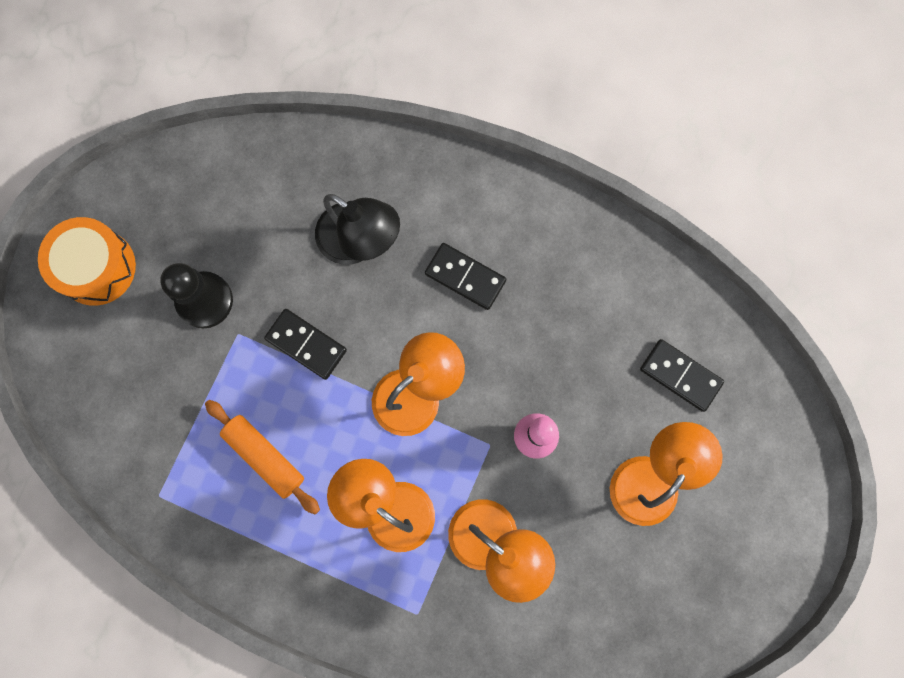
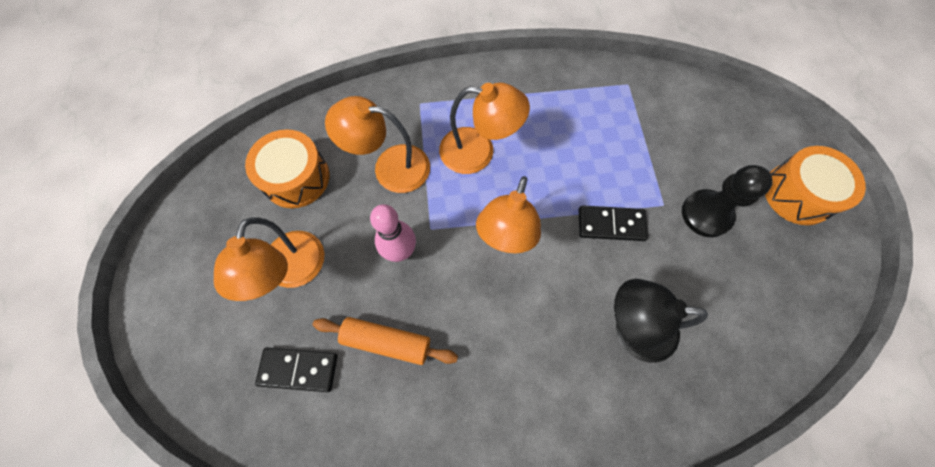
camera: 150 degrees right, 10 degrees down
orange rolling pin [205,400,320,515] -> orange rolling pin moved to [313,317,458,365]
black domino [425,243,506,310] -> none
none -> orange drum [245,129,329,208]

--------

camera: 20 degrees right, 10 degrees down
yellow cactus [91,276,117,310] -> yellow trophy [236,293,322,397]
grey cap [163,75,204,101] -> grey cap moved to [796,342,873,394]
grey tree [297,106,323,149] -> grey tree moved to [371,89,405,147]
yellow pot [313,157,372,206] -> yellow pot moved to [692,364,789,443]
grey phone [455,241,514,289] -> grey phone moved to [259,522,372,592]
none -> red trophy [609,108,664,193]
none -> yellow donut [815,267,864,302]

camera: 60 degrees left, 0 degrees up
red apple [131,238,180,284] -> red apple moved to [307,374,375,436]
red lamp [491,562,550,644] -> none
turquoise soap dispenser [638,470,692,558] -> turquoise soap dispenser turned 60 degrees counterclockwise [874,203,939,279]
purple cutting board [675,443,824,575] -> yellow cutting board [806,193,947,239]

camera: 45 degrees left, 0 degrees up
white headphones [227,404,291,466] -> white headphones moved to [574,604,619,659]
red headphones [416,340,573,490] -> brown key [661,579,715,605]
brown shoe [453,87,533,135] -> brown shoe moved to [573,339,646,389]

--------

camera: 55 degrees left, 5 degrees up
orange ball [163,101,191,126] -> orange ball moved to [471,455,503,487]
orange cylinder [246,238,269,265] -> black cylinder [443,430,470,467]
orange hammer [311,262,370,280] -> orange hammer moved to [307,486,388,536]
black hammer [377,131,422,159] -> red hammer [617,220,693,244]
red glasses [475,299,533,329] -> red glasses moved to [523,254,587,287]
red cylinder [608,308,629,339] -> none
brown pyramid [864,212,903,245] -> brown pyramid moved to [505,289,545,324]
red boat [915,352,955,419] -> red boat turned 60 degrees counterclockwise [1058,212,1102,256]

--------

BRIEF → Within the entries above, find every line where the string "orange" occurs, and copy it.

RESPONSE AREA →
orange rolling pin [205,400,320,515] -> orange rolling pin moved to [313,317,458,365]
none -> orange drum [245,129,329,208]
orange ball [163,101,191,126] -> orange ball moved to [471,455,503,487]
orange cylinder [246,238,269,265] -> black cylinder [443,430,470,467]
orange hammer [311,262,370,280] -> orange hammer moved to [307,486,388,536]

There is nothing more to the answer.